• **Object change descriptions**

»»

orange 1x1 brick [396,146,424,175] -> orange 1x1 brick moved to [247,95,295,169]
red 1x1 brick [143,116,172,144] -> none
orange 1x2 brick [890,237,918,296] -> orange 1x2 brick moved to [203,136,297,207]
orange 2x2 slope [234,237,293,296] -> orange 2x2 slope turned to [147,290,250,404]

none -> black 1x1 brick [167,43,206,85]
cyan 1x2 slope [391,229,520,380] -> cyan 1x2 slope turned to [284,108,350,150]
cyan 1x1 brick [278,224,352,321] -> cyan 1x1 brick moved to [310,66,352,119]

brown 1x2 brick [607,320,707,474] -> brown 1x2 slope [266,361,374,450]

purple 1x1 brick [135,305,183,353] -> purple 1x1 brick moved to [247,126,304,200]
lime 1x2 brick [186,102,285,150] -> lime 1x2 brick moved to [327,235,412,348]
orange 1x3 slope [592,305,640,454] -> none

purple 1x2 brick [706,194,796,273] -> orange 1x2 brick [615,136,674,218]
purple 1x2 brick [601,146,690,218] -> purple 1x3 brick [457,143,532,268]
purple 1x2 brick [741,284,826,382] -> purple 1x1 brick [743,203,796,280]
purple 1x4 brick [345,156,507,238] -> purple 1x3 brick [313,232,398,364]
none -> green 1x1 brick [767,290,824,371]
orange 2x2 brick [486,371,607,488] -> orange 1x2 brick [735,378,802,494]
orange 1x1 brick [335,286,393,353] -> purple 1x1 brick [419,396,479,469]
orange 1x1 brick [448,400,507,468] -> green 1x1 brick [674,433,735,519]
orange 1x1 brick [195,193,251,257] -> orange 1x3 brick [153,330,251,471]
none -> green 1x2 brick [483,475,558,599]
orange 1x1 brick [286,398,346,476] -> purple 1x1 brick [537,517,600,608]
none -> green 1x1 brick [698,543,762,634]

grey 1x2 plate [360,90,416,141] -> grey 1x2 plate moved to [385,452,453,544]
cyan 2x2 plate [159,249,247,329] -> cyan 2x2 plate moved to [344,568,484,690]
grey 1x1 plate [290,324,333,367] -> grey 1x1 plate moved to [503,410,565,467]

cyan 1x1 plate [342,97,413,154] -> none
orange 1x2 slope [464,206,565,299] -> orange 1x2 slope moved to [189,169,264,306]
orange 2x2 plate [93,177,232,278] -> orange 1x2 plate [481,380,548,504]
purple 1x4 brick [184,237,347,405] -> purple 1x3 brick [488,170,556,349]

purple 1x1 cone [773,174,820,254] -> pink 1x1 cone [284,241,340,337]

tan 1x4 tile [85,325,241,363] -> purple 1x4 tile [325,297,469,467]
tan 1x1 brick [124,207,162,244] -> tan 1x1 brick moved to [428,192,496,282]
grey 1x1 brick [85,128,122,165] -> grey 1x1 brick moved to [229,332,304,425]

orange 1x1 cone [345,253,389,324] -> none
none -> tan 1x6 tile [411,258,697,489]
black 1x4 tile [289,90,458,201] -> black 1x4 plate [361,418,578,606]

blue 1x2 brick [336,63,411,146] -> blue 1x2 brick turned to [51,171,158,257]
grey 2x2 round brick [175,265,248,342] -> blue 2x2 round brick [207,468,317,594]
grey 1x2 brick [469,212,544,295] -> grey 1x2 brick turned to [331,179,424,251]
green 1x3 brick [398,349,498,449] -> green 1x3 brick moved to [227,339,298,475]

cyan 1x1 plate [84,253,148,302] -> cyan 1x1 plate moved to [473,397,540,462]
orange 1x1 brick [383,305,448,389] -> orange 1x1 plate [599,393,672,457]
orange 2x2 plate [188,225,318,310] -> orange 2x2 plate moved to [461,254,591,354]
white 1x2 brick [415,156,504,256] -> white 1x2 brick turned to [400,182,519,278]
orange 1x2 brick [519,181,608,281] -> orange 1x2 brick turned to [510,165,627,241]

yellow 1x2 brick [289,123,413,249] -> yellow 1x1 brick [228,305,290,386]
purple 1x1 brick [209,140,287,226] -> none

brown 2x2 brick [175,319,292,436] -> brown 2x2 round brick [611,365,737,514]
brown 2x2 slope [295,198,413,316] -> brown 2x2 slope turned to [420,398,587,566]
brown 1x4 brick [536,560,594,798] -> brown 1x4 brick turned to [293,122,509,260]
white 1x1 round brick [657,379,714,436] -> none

««

• **REQUIRED ACTION**
Output the records above precisely.

• **RESULT OF THE TASK**
orange 1x1 brick [396,146,424,175] -> orange 1x1 brick moved to [247,95,295,169]
red 1x1 brick [143,116,172,144] -> none
orange 1x2 brick [890,237,918,296] -> orange 1x2 brick moved to [203,136,297,207]
orange 2x2 slope [234,237,293,296] -> orange 2x2 slope turned to [147,290,250,404]

none -> black 1x1 brick [167,43,206,85]
cyan 1x2 slope [391,229,520,380] -> cyan 1x2 slope turned to [284,108,350,150]
cyan 1x1 brick [278,224,352,321] -> cyan 1x1 brick moved to [310,66,352,119]

brown 1x2 brick [607,320,707,474] -> brown 1x2 slope [266,361,374,450]

purple 1x1 brick [135,305,183,353] -> purple 1x1 brick moved to [247,126,304,200]
lime 1x2 brick [186,102,285,150] -> lime 1x2 brick moved to [327,235,412,348]
orange 1x3 slope [592,305,640,454] -> none

purple 1x2 brick [706,194,796,273] -> orange 1x2 brick [615,136,674,218]
purple 1x2 brick [601,146,690,218] -> purple 1x3 brick [457,143,532,268]
purple 1x2 brick [741,284,826,382] -> purple 1x1 brick [743,203,796,280]
purple 1x4 brick [345,156,507,238] -> purple 1x3 brick [313,232,398,364]
none -> green 1x1 brick [767,290,824,371]
orange 2x2 brick [486,371,607,488] -> orange 1x2 brick [735,378,802,494]
orange 1x1 brick [335,286,393,353] -> purple 1x1 brick [419,396,479,469]
orange 1x1 brick [448,400,507,468] -> green 1x1 brick [674,433,735,519]
orange 1x1 brick [195,193,251,257] -> orange 1x3 brick [153,330,251,471]
none -> green 1x2 brick [483,475,558,599]
orange 1x1 brick [286,398,346,476] -> purple 1x1 brick [537,517,600,608]
none -> green 1x1 brick [698,543,762,634]

grey 1x2 plate [360,90,416,141] -> grey 1x2 plate moved to [385,452,453,544]
cyan 2x2 plate [159,249,247,329] -> cyan 2x2 plate moved to [344,568,484,690]
grey 1x1 plate [290,324,333,367] -> grey 1x1 plate moved to [503,410,565,467]

cyan 1x1 plate [342,97,413,154] -> none
orange 1x2 slope [464,206,565,299] -> orange 1x2 slope moved to [189,169,264,306]
orange 2x2 plate [93,177,232,278] -> orange 1x2 plate [481,380,548,504]
purple 1x4 brick [184,237,347,405] -> purple 1x3 brick [488,170,556,349]

purple 1x1 cone [773,174,820,254] -> pink 1x1 cone [284,241,340,337]

tan 1x4 tile [85,325,241,363] -> purple 1x4 tile [325,297,469,467]
tan 1x1 brick [124,207,162,244] -> tan 1x1 brick moved to [428,192,496,282]
grey 1x1 brick [85,128,122,165] -> grey 1x1 brick moved to [229,332,304,425]

orange 1x1 cone [345,253,389,324] -> none
none -> tan 1x6 tile [411,258,697,489]
black 1x4 tile [289,90,458,201] -> black 1x4 plate [361,418,578,606]

blue 1x2 brick [336,63,411,146] -> blue 1x2 brick turned to [51,171,158,257]
grey 2x2 round brick [175,265,248,342] -> blue 2x2 round brick [207,468,317,594]
grey 1x2 brick [469,212,544,295] -> grey 1x2 brick turned to [331,179,424,251]
green 1x3 brick [398,349,498,449] -> green 1x3 brick moved to [227,339,298,475]

cyan 1x1 plate [84,253,148,302] -> cyan 1x1 plate moved to [473,397,540,462]
orange 1x1 brick [383,305,448,389] -> orange 1x1 plate [599,393,672,457]
orange 2x2 plate [188,225,318,310] -> orange 2x2 plate moved to [461,254,591,354]
white 1x2 brick [415,156,504,256] -> white 1x2 brick turned to [400,182,519,278]
orange 1x2 brick [519,181,608,281] -> orange 1x2 brick turned to [510,165,627,241]

yellow 1x2 brick [289,123,413,249] -> yellow 1x1 brick [228,305,290,386]
purple 1x1 brick [209,140,287,226] -> none

brown 2x2 brick [175,319,292,436] -> brown 2x2 round brick [611,365,737,514]
brown 2x2 slope [295,198,413,316] -> brown 2x2 slope turned to [420,398,587,566]
brown 1x4 brick [536,560,594,798] -> brown 1x4 brick turned to [293,122,509,260]
white 1x1 round brick [657,379,714,436] -> none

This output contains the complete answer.